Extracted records
BEGIN
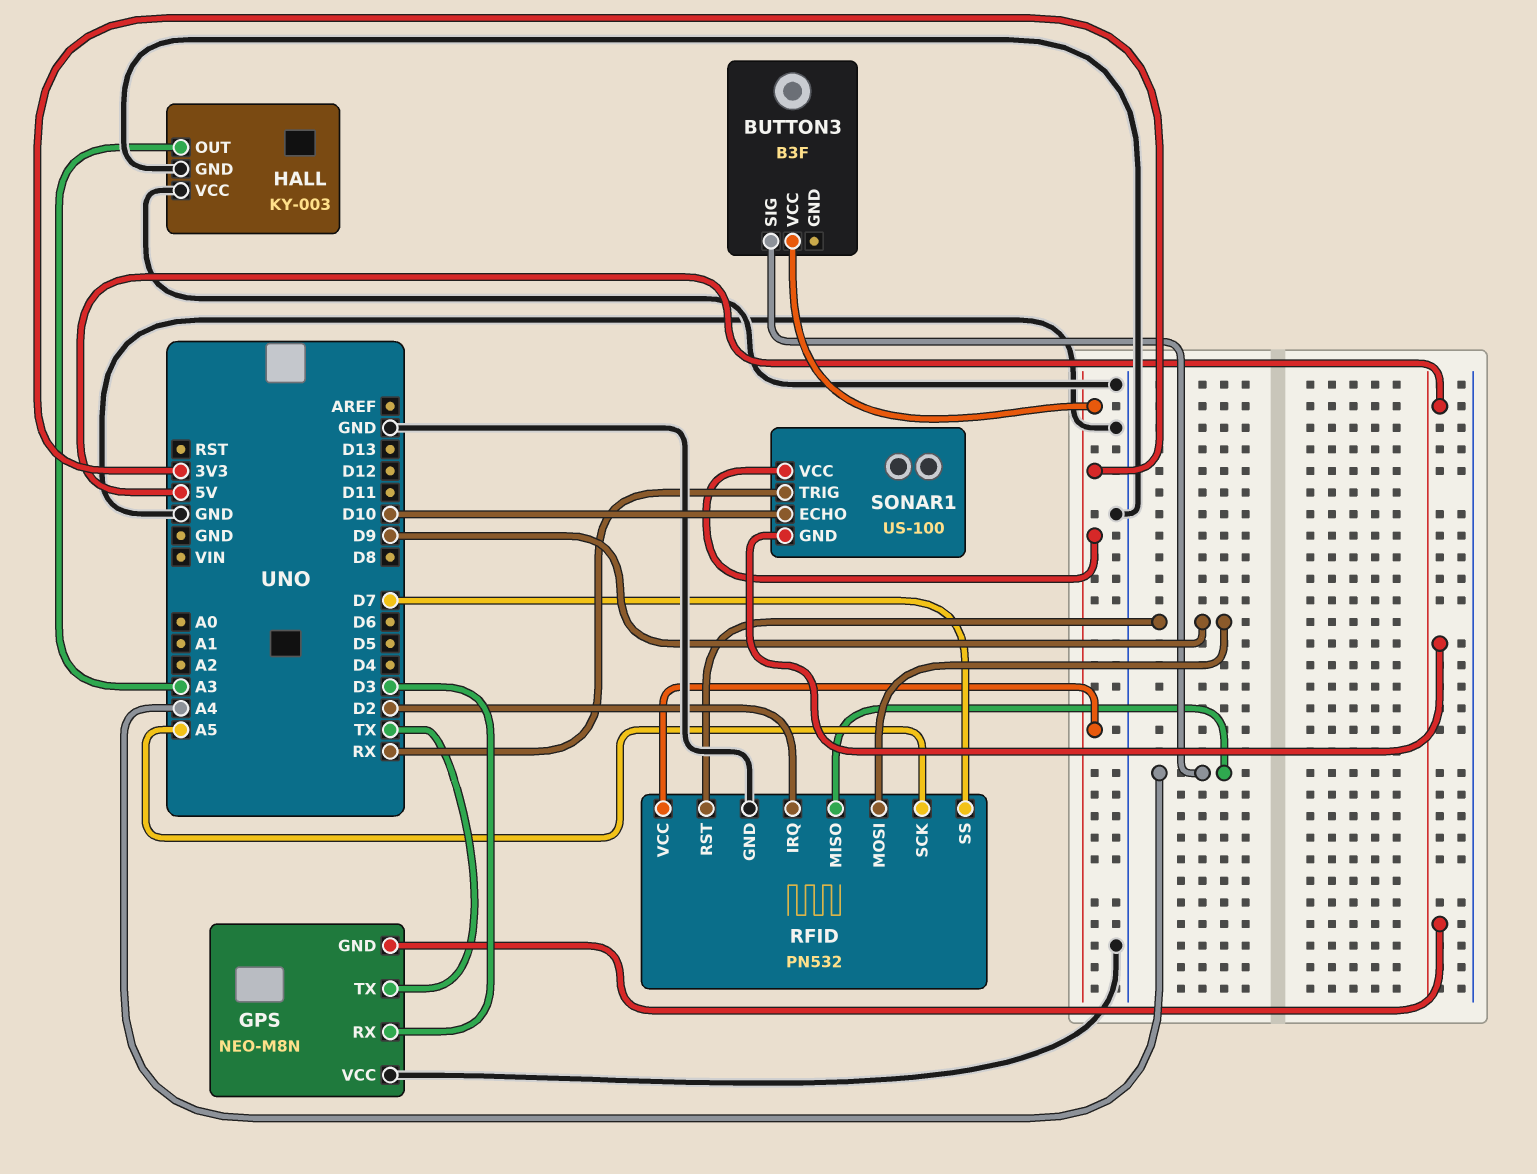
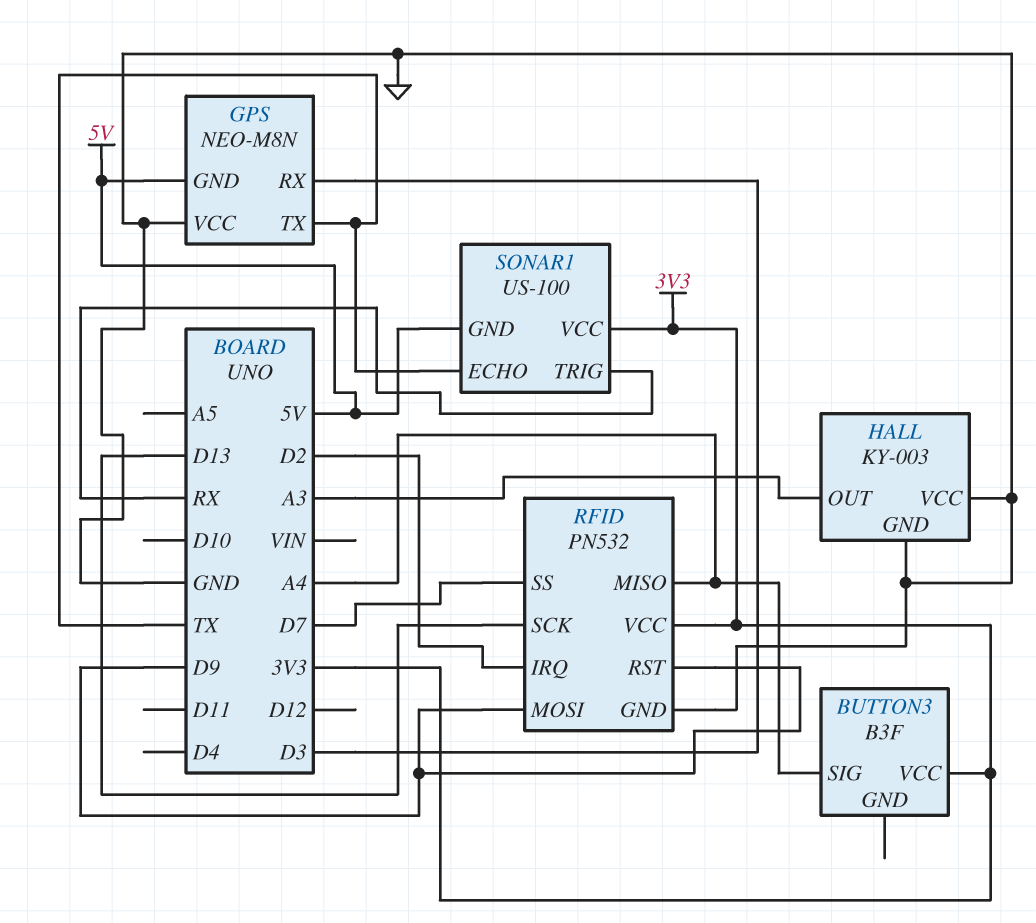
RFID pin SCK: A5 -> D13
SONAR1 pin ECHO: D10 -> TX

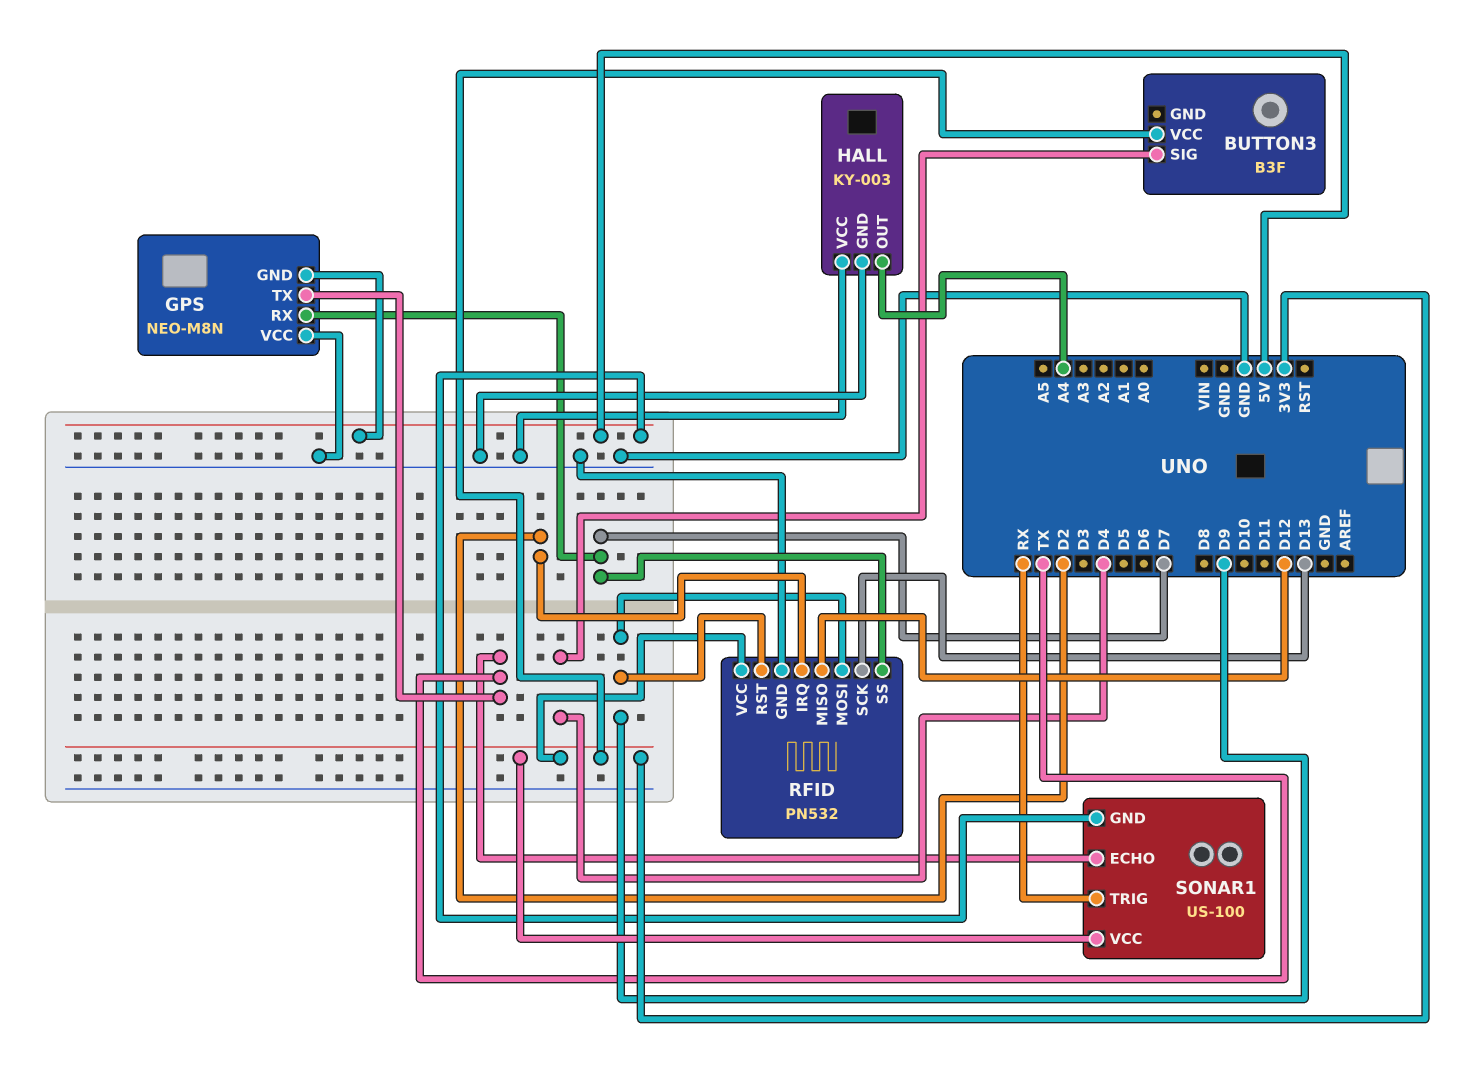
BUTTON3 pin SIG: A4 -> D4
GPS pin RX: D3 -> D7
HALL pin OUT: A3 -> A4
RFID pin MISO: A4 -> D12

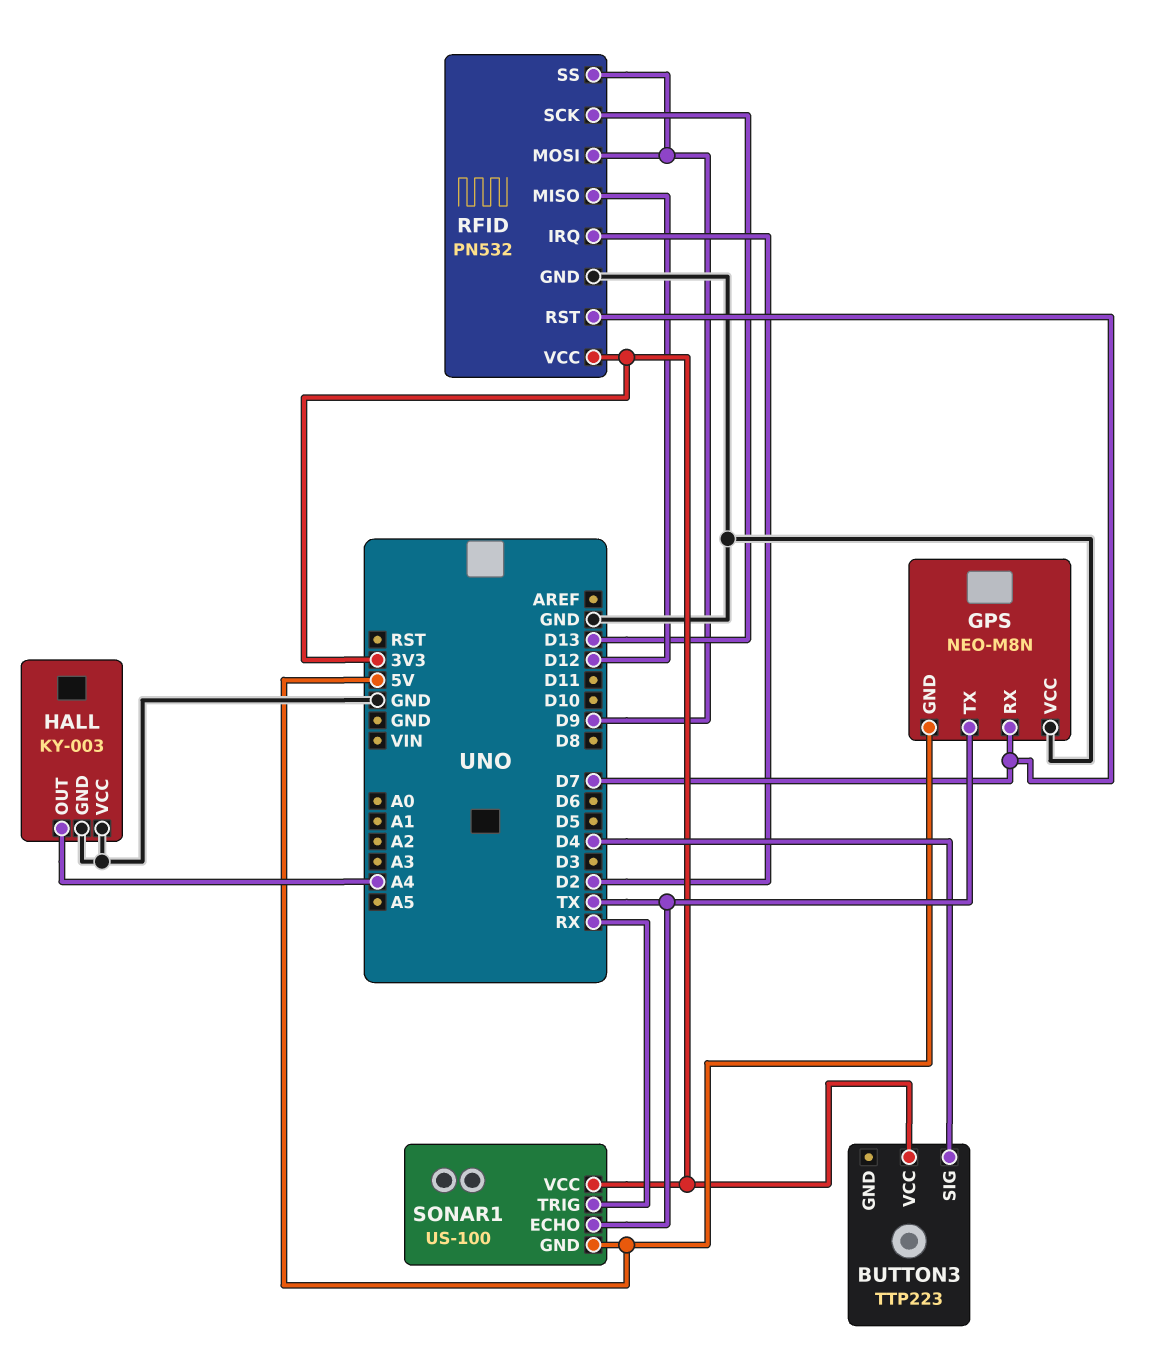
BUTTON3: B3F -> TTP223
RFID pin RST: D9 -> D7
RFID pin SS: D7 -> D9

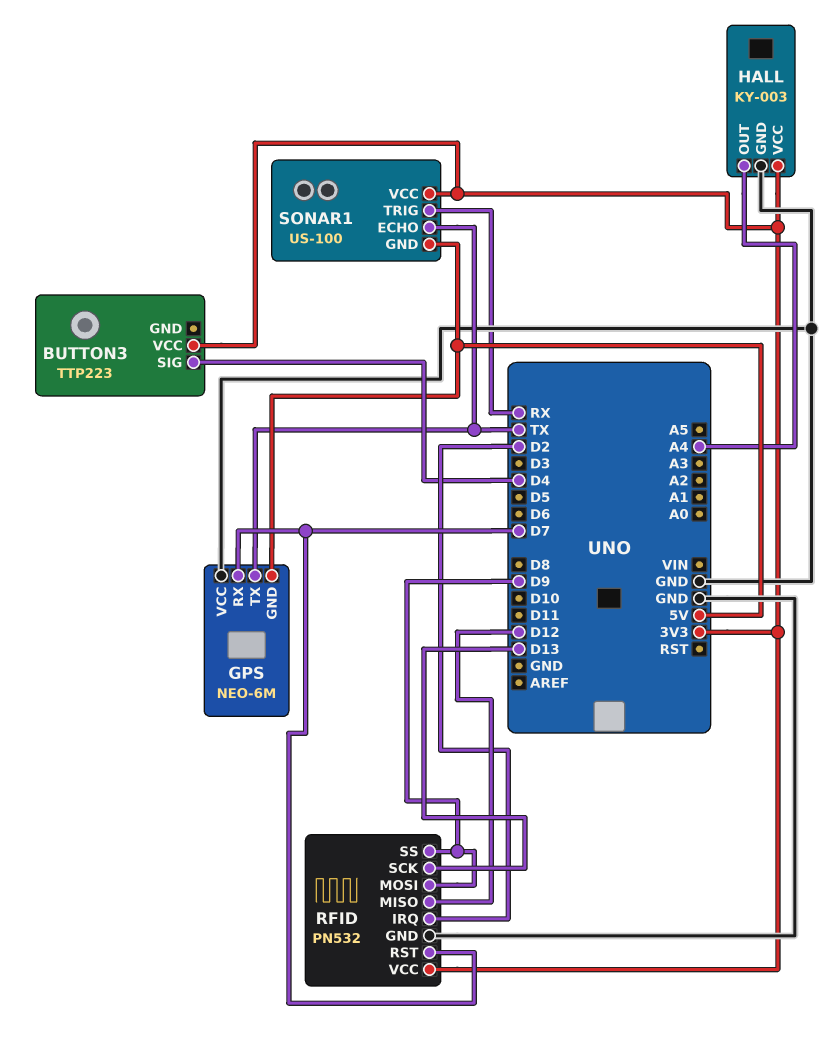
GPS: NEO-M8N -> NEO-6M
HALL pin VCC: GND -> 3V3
END
• TASK TO COMPLETE: Identify the lines above that contain the word "HALL", then copy them.

• OUTPUT:
HALL pin OUT: A3 -> A4
HALL pin VCC: GND -> 3V3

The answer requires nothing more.